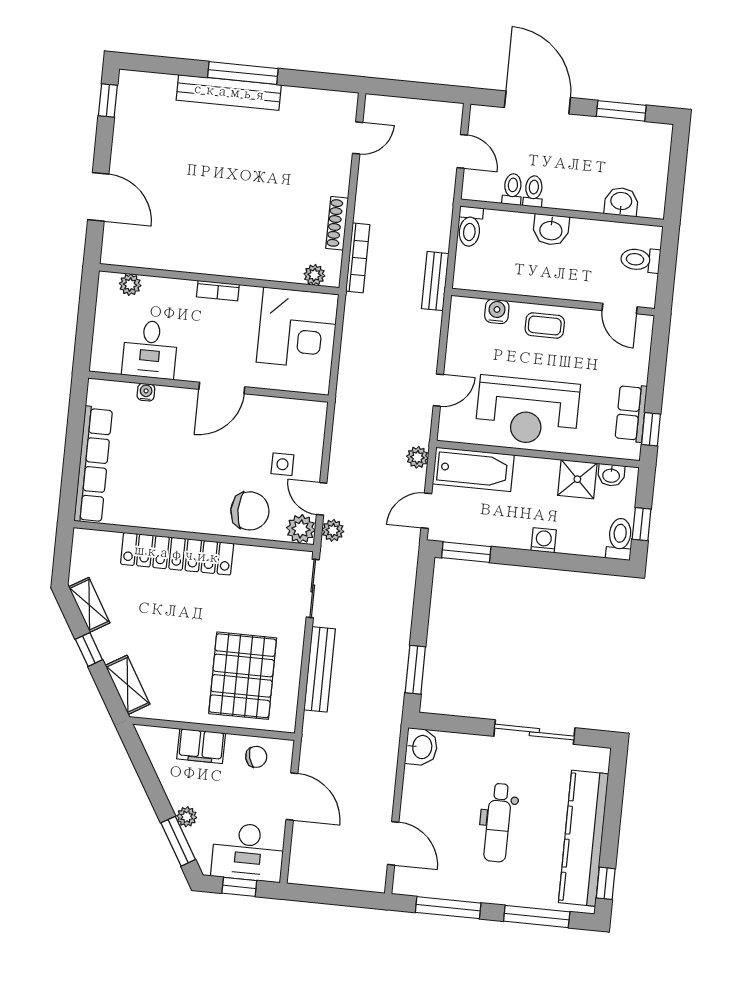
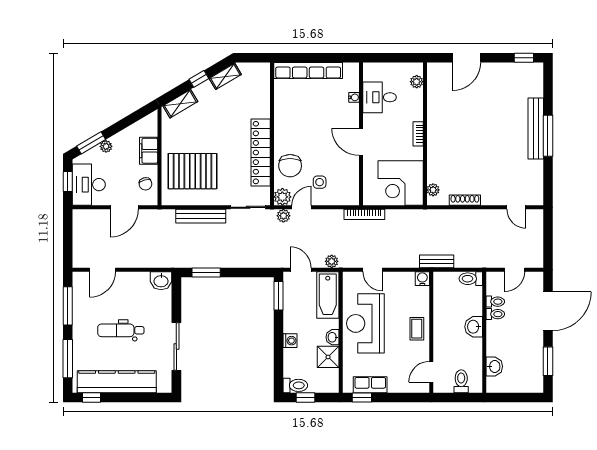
bookcase: (358, 258) -> (364, 214), moved
water cooler: (497, 311) -> (422, 279), moved, turned -90
washbasin: (611, 475) -> (333, 337), moved
locker: (177, 554) -> (261, 153), moved

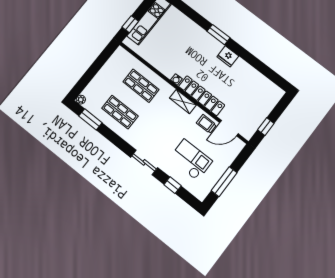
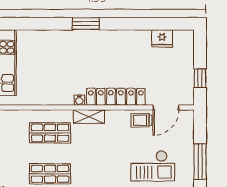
fridge: (228, 56) -> (162, 38), moved
shelving: (183, 102) -> (89, 117), moved
checkout: (191, 160) -> (153, 166), turned 180

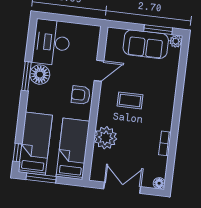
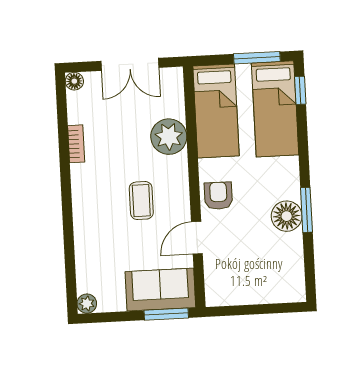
window: (158, 30) -> (166, 314), moved
desk: (51, 42) -> (277, 269), removed
sofa: (146, 44) -> (160, 290), moved
armchair: (81, 95) -> (218, 196), turned -90
coffee table: (130, 100) -> (141, 201), turned 90

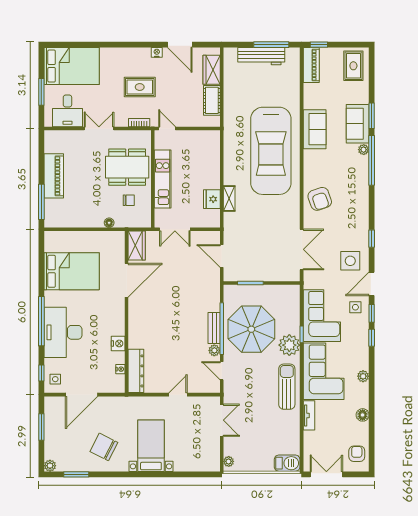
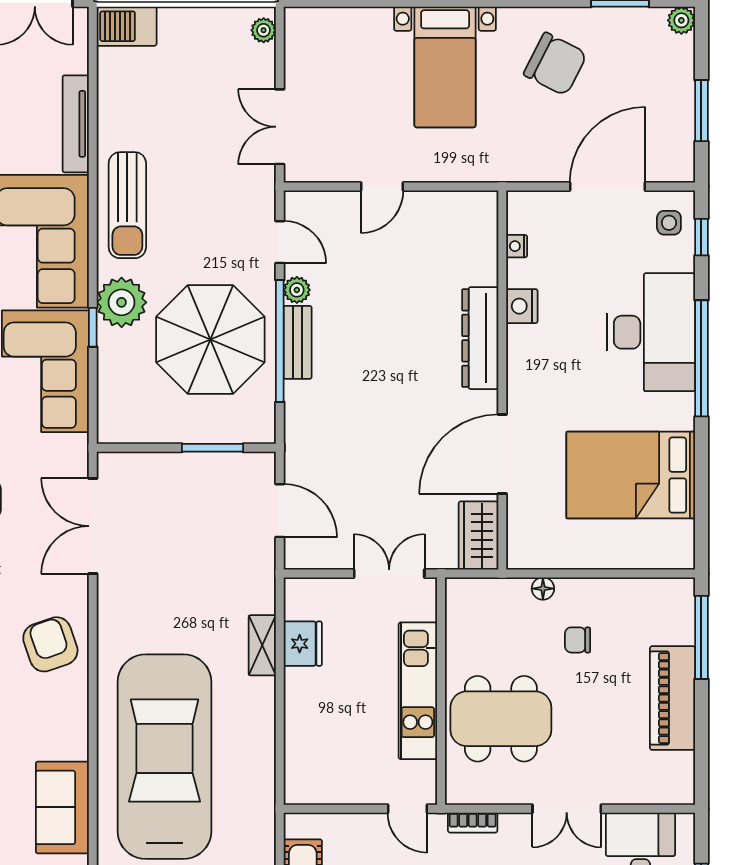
chair: (129, 200) -> (578, 640), moved
dresser: (136, 371) -> (480, 338), moved
tv unit: (309, 415) -> (76, 124), width x1.41

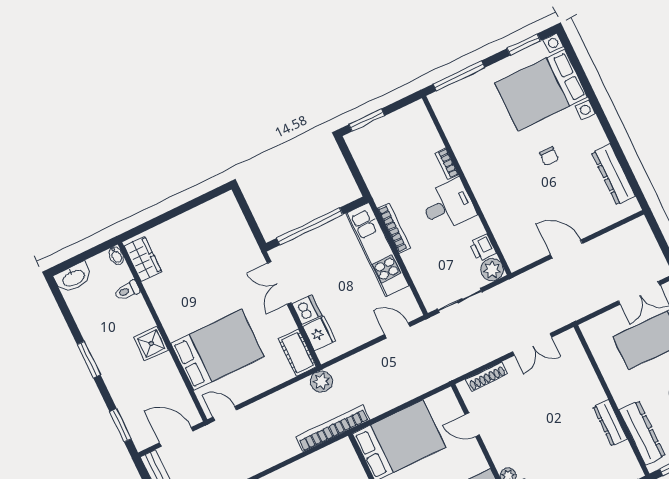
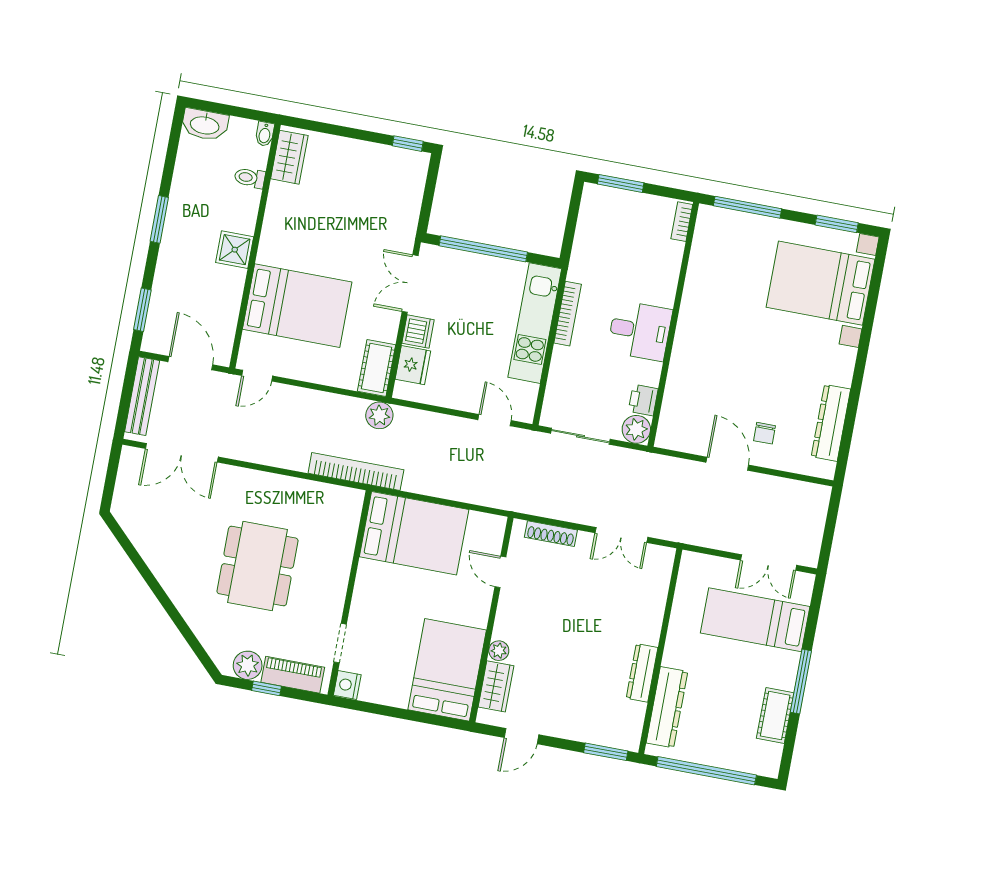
chair: (549, 156) -> (764, 433), moved
bookcase: (447, 164) -> (682, 222), moved
window: (212, 195) -> (408, 144), added
door: (225, 414) -> (257, 376), swing flipped

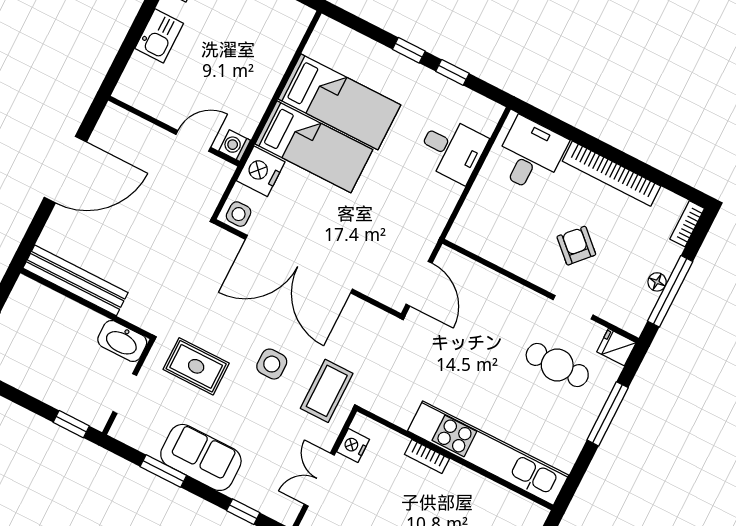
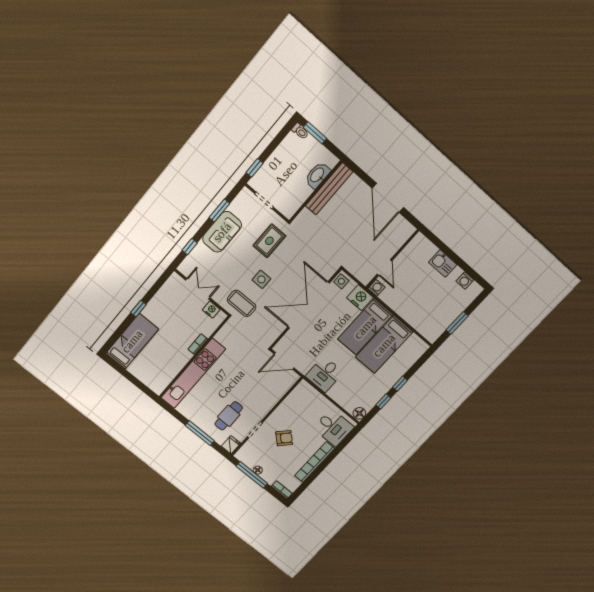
floor lamp: (488, 112) -> (359, 413), added
desk: (452, 149) -> (324, 374), moved
washbasin: (122, 341) -> (317, 175), moved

======

Exercise aim:
From the data above, pick out each line containing "desk" and copy it.

Result for this task:
desk: (51, 42) -> (277, 269), removed
desk: (452, 149) -> (324, 374), moved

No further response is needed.